**EXERCISE PROMPT**
Wherever "green" appears in a line of the records below, count that line, and report only the number.

**MATERIALS PROVIDED**

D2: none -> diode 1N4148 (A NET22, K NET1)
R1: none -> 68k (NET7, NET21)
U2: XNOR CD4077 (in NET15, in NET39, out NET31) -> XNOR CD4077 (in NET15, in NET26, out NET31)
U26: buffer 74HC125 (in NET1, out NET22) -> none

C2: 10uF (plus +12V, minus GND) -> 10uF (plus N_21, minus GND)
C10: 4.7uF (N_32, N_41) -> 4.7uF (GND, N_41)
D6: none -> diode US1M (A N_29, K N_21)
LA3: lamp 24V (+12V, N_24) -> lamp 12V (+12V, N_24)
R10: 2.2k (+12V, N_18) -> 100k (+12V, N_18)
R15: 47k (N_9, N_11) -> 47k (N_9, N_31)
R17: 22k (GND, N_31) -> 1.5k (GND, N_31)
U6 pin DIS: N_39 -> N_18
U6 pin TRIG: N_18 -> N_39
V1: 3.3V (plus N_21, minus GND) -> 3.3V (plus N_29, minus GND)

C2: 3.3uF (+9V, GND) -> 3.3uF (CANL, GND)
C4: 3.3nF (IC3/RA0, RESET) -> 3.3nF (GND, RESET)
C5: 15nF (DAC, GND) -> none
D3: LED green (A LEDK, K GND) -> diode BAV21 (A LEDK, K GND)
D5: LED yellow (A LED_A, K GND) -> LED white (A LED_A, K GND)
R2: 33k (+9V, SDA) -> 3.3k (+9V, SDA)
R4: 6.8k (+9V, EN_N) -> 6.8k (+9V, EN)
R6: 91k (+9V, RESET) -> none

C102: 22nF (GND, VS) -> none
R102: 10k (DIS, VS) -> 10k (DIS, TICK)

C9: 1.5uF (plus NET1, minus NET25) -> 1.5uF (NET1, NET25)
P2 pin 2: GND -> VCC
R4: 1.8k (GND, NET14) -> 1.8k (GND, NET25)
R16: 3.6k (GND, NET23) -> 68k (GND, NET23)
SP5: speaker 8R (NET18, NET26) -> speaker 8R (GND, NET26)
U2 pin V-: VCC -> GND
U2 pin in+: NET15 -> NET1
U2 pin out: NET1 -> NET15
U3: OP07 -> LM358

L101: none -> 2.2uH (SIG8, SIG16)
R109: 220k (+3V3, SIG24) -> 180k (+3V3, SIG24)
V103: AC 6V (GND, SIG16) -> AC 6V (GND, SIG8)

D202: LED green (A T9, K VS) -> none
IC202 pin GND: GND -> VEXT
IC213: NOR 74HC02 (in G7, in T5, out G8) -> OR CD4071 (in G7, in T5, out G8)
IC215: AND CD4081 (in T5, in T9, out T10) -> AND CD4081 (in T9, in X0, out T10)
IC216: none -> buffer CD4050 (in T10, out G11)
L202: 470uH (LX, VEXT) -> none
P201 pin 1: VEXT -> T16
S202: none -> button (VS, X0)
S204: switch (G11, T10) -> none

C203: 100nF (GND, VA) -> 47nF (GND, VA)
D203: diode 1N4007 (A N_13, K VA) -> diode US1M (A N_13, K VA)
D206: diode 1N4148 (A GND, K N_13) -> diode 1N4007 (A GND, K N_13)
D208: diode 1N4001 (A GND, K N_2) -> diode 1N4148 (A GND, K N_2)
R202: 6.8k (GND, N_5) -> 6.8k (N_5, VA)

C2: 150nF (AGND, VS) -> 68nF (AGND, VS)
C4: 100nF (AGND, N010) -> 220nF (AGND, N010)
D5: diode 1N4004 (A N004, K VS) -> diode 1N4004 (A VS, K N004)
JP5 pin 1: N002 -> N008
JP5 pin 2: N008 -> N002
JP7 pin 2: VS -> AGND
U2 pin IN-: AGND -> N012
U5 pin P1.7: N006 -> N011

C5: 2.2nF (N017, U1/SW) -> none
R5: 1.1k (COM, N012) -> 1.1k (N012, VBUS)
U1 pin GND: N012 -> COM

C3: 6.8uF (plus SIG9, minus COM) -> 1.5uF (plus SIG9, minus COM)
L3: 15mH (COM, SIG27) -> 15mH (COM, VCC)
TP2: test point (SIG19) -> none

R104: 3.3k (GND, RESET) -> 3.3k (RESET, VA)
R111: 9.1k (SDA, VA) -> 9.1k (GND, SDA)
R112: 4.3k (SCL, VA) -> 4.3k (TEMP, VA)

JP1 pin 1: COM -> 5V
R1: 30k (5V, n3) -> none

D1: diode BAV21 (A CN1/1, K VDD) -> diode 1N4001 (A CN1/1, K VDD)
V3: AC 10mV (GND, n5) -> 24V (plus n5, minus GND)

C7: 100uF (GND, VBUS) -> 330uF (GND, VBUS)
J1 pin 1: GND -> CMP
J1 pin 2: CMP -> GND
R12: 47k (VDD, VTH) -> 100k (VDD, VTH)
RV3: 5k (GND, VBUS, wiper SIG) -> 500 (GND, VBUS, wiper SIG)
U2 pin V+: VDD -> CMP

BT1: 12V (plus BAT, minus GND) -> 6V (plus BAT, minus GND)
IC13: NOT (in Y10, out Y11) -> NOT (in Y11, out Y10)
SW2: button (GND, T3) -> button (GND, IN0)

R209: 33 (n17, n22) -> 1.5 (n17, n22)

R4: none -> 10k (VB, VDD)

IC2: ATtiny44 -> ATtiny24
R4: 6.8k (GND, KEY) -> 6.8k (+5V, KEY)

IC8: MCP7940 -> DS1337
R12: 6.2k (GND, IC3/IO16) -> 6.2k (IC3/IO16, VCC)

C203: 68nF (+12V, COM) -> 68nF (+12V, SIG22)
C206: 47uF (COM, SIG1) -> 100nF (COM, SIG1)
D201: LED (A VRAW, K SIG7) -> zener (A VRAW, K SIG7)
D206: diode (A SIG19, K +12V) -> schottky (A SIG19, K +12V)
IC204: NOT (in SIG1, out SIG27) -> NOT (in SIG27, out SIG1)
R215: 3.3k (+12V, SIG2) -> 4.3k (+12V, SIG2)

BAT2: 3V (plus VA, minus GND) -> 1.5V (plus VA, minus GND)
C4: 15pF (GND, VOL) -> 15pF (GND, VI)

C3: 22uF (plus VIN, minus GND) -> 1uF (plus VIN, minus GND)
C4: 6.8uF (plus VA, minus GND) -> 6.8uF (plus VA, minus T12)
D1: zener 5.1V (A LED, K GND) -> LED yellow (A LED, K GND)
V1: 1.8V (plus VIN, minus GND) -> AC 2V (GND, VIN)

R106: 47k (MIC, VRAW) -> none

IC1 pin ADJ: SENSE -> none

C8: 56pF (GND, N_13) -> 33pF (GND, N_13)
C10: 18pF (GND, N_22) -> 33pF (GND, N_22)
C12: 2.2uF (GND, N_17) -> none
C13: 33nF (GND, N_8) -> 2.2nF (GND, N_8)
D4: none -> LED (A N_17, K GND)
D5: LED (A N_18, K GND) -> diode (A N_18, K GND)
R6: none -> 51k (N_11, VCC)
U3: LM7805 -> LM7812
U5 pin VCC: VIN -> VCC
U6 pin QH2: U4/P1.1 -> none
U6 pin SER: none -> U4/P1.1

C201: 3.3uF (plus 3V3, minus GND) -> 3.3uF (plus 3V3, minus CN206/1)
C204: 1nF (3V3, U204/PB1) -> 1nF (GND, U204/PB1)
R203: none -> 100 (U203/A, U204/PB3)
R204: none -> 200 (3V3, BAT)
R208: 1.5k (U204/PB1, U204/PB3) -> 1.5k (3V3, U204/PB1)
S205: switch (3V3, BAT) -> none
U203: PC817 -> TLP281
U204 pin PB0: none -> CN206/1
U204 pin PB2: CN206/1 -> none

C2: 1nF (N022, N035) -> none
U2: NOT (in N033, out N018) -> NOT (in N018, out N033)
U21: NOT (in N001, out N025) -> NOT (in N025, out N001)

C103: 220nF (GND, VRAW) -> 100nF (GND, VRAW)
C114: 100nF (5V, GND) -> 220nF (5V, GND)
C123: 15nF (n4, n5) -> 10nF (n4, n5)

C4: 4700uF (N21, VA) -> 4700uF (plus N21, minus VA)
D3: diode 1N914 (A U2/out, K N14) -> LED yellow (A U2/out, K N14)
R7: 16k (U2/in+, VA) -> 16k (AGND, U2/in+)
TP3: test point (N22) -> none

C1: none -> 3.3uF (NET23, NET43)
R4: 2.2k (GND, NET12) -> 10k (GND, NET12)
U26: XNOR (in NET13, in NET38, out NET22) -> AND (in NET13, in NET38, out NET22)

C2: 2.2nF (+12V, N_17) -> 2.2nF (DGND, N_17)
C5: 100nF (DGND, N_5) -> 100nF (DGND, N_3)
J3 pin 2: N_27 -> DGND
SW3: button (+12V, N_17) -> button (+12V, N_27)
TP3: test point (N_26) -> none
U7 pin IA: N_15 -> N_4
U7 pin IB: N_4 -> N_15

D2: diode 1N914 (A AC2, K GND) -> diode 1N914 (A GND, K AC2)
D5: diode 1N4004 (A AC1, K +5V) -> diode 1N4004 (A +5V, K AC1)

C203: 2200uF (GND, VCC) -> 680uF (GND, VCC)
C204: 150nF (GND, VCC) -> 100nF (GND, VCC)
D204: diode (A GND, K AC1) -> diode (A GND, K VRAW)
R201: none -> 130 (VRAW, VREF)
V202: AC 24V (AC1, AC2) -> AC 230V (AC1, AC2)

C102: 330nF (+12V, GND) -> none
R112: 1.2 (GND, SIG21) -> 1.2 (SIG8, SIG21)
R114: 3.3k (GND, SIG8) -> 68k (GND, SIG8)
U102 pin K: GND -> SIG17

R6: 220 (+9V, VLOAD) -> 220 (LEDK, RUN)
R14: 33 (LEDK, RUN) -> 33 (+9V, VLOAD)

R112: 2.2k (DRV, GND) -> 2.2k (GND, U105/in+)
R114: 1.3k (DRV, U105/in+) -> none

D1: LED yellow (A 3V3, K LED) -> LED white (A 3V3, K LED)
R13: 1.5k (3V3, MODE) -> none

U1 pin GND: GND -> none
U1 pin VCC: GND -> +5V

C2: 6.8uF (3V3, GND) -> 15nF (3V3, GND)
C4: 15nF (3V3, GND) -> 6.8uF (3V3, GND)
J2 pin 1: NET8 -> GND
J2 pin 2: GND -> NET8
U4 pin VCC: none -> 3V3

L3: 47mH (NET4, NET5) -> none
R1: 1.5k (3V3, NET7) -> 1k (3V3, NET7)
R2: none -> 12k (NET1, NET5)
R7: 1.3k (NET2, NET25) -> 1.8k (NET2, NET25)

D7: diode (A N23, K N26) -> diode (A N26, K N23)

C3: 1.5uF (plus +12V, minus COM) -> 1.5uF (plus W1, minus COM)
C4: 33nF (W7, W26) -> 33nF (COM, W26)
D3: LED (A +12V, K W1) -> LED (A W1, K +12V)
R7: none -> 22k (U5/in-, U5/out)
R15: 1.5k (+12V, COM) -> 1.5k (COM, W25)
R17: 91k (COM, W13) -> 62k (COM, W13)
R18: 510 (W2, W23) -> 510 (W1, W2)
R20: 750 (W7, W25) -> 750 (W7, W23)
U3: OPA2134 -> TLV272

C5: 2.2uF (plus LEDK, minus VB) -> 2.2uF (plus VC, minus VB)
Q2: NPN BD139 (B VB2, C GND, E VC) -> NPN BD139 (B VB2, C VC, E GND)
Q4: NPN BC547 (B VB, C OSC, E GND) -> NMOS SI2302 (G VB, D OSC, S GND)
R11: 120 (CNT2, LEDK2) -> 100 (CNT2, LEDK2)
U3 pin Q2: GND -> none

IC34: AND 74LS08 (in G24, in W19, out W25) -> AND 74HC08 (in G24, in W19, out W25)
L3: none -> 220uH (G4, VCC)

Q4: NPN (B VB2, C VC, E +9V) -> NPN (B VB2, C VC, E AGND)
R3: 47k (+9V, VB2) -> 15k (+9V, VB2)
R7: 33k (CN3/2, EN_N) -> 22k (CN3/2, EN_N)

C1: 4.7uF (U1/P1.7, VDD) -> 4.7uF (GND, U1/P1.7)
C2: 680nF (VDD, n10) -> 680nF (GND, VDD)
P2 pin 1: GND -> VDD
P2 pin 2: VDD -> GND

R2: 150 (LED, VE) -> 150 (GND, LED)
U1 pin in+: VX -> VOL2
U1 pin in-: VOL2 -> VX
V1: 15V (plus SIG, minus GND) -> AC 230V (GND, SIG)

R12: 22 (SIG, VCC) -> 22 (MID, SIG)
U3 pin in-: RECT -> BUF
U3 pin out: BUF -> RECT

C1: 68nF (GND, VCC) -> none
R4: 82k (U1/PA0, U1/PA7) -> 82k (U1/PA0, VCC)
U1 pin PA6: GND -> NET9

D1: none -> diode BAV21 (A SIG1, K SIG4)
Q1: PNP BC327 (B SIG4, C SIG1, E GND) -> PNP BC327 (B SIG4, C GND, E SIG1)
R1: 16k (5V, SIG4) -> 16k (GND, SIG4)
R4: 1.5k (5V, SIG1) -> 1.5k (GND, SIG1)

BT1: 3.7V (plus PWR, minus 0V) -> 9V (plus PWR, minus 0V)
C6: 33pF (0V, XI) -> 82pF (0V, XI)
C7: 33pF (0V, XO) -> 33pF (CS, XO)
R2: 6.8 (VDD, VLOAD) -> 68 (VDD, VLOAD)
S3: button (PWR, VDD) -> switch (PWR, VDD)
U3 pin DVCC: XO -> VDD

**ANSWER FOR THIS EXERCISE**
2